[Opening Provided records section]
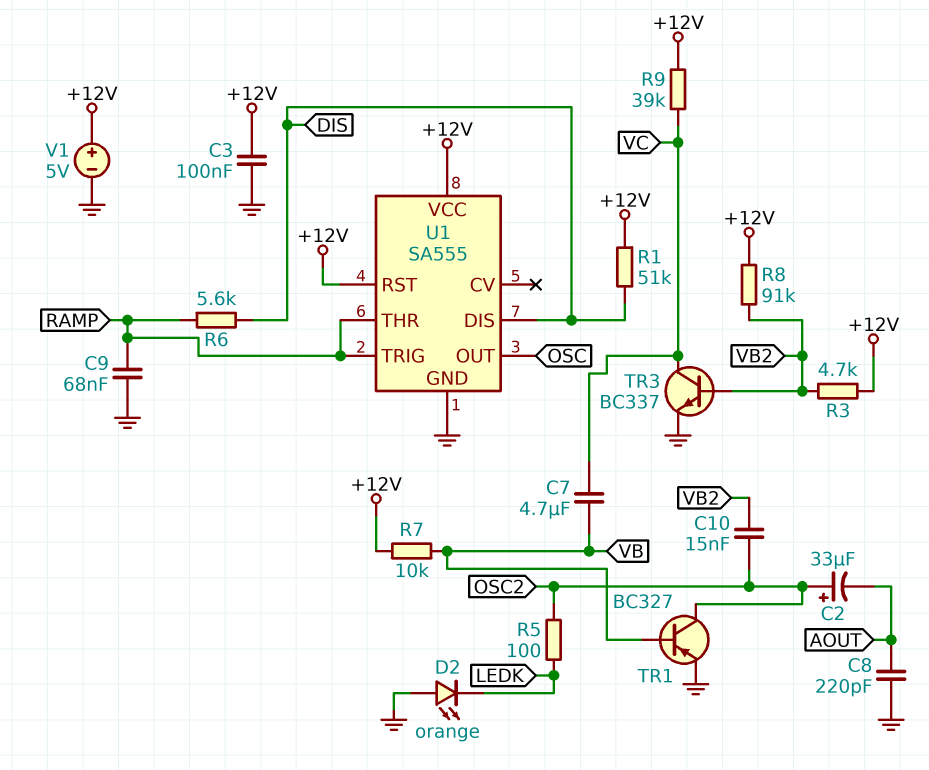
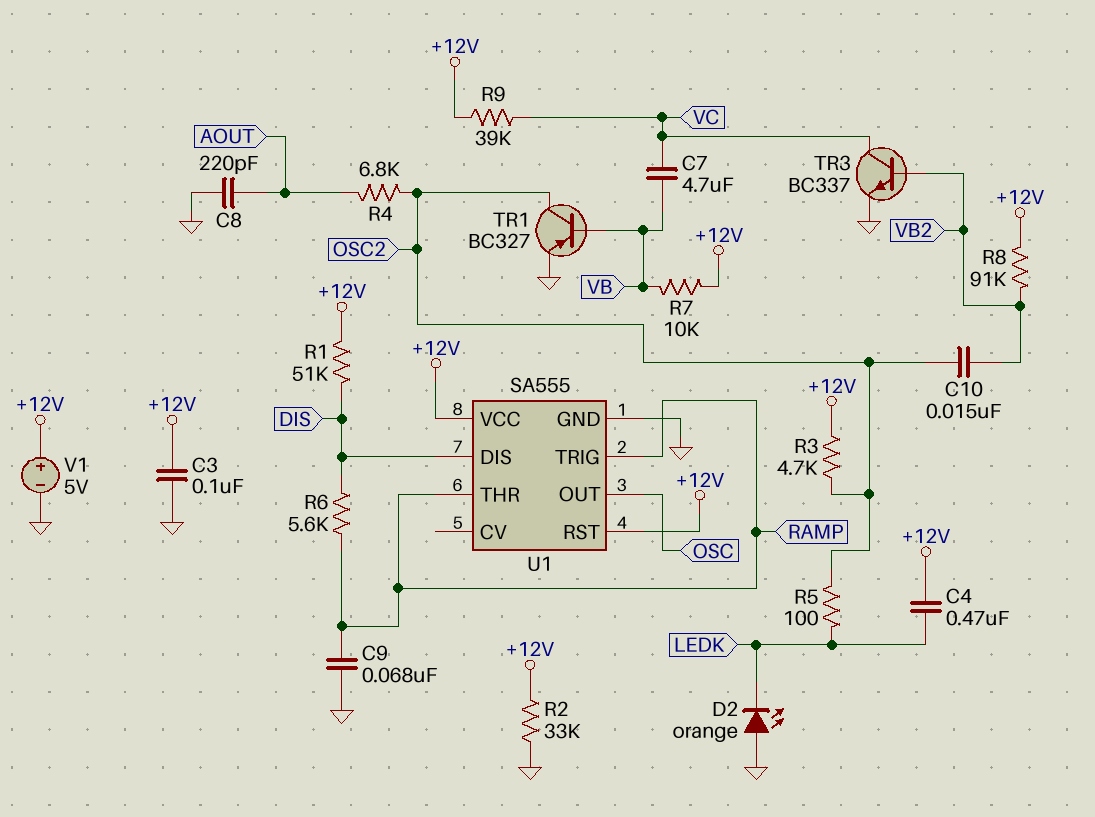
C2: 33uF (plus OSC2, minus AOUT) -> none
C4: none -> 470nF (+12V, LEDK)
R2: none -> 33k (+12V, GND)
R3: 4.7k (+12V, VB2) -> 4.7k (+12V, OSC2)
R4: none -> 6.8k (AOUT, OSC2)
[Closing Provided records section]
[Opening Provided records section]
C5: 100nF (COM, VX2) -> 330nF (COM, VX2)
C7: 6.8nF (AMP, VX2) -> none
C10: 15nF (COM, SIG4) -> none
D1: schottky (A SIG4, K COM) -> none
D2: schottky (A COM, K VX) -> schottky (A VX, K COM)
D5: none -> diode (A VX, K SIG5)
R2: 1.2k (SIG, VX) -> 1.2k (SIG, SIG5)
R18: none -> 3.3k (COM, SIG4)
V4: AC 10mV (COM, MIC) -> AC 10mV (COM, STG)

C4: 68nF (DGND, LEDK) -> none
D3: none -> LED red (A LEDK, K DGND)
[Closing Provided records section]
[Opening Provided records section]
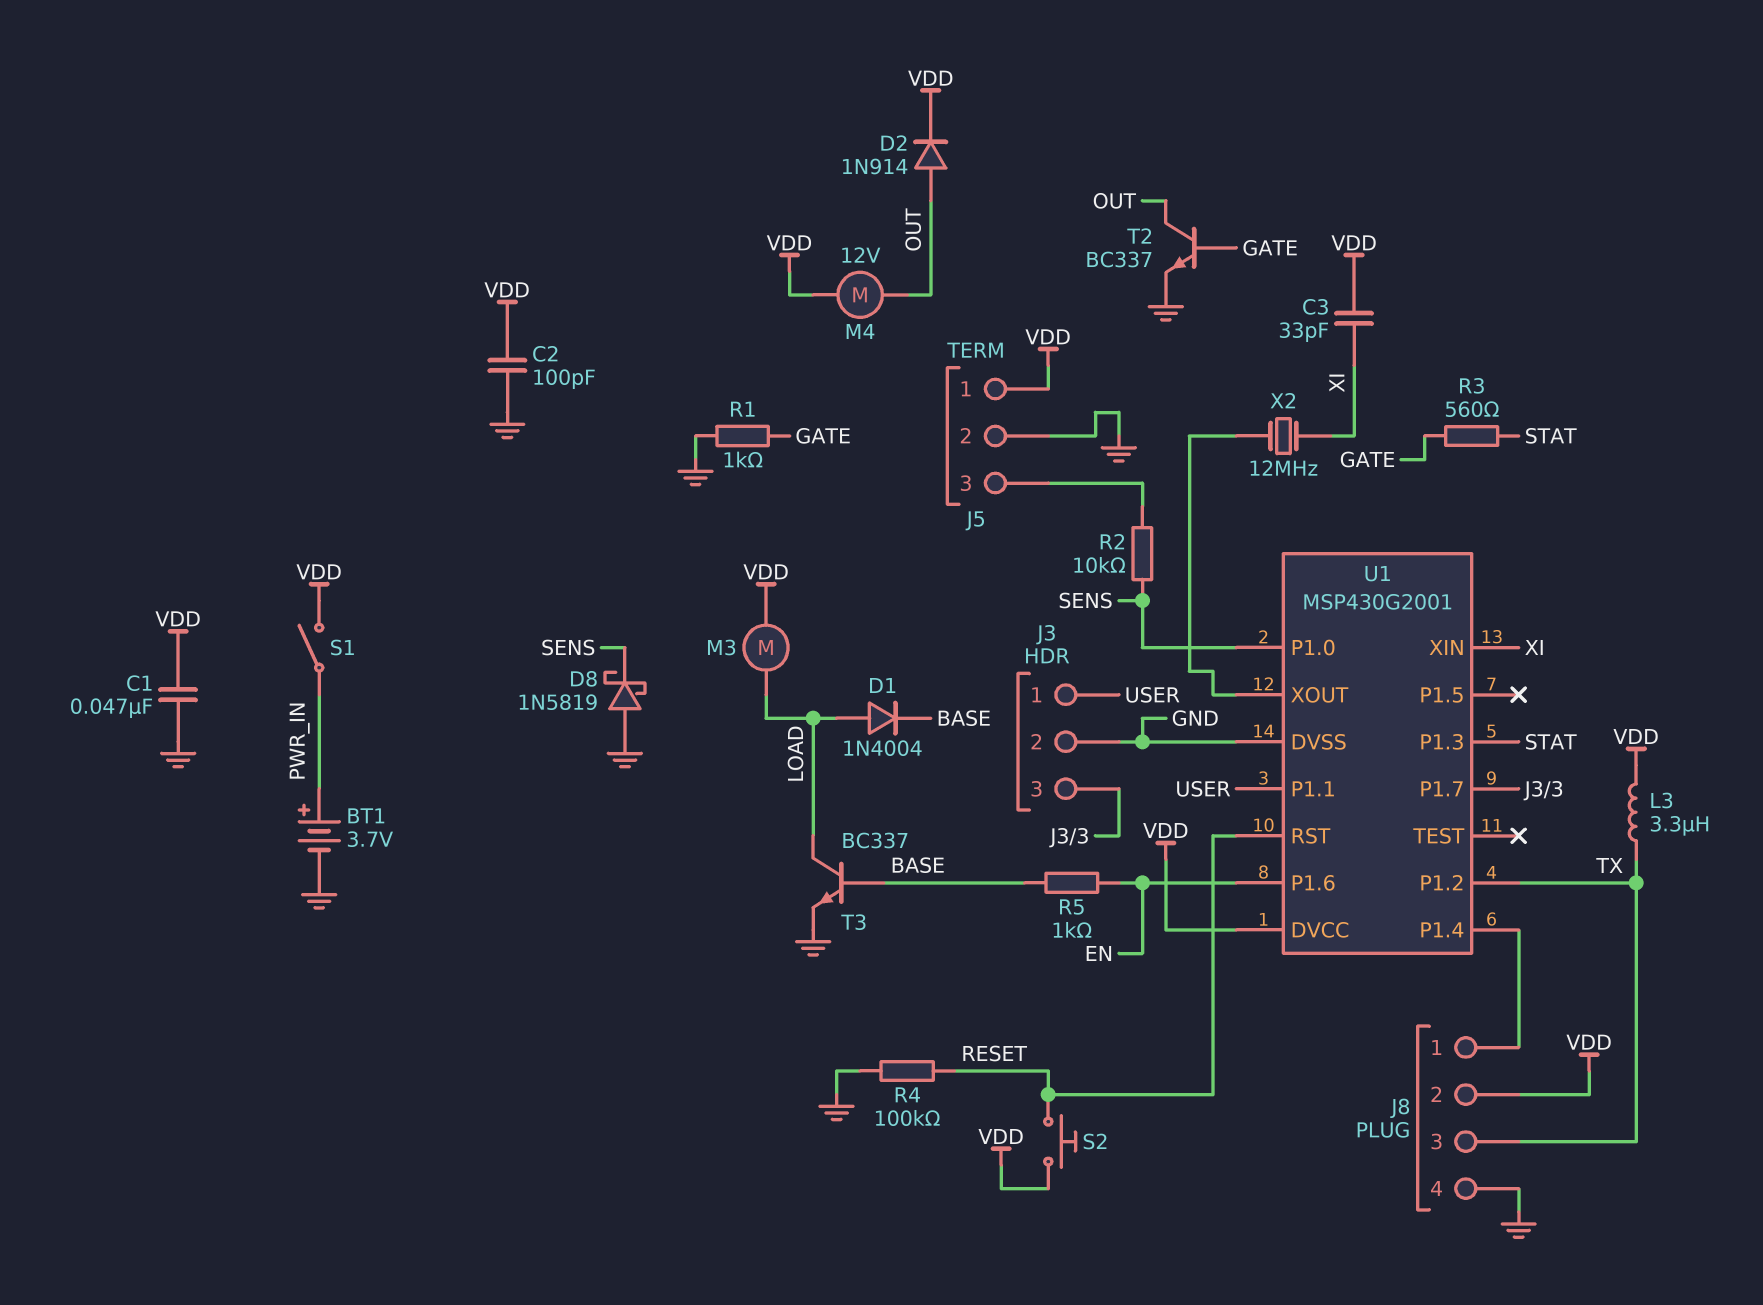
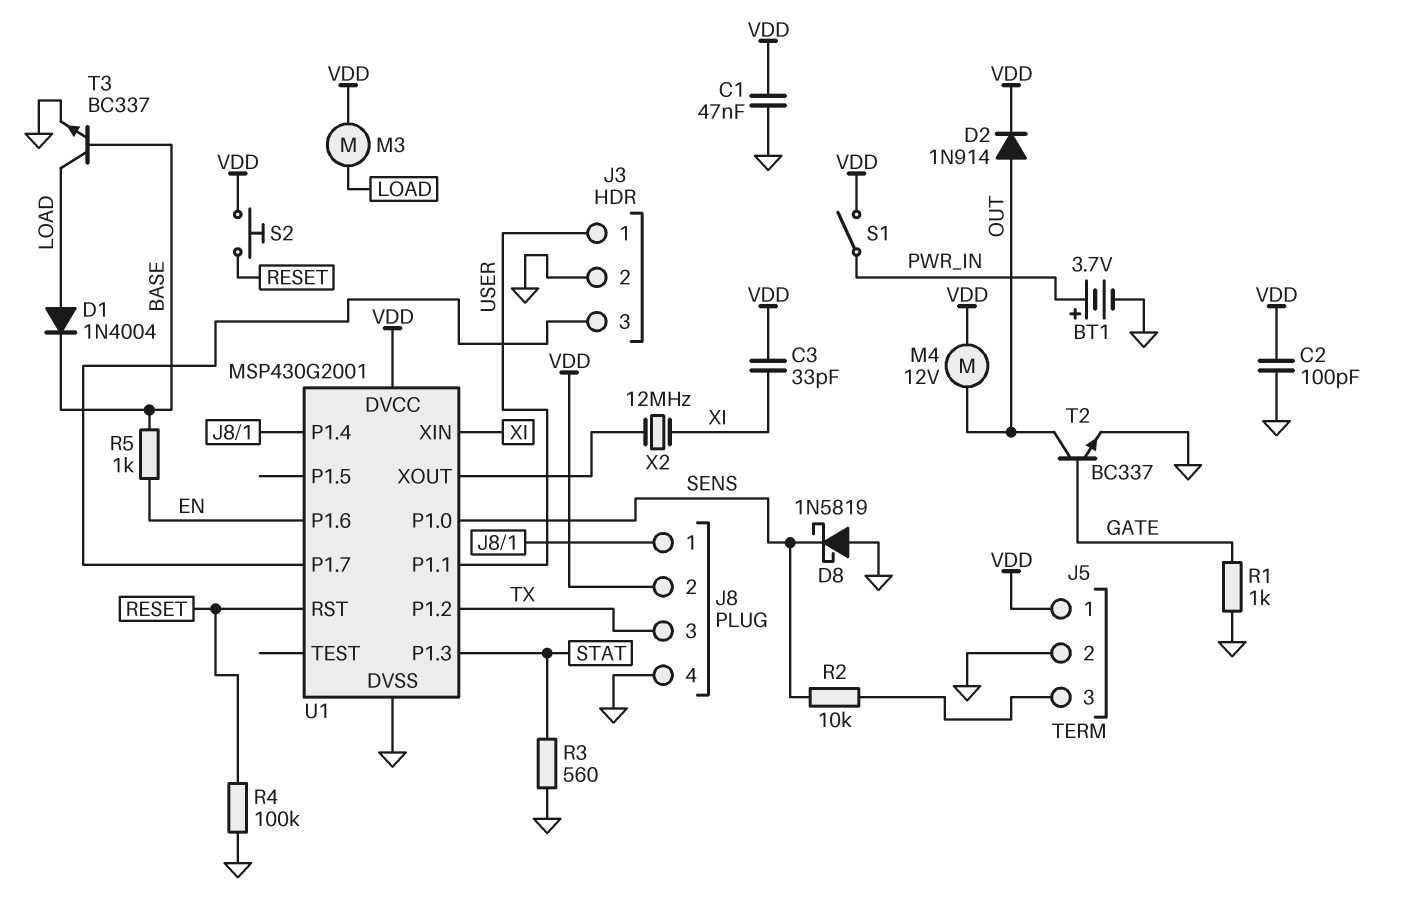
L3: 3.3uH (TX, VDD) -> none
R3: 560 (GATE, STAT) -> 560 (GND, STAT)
[Closing Provided records section]
> The task: In the entries above, tally the lines that include the string "schottky". Give the figure only.

> Reply to the task: 2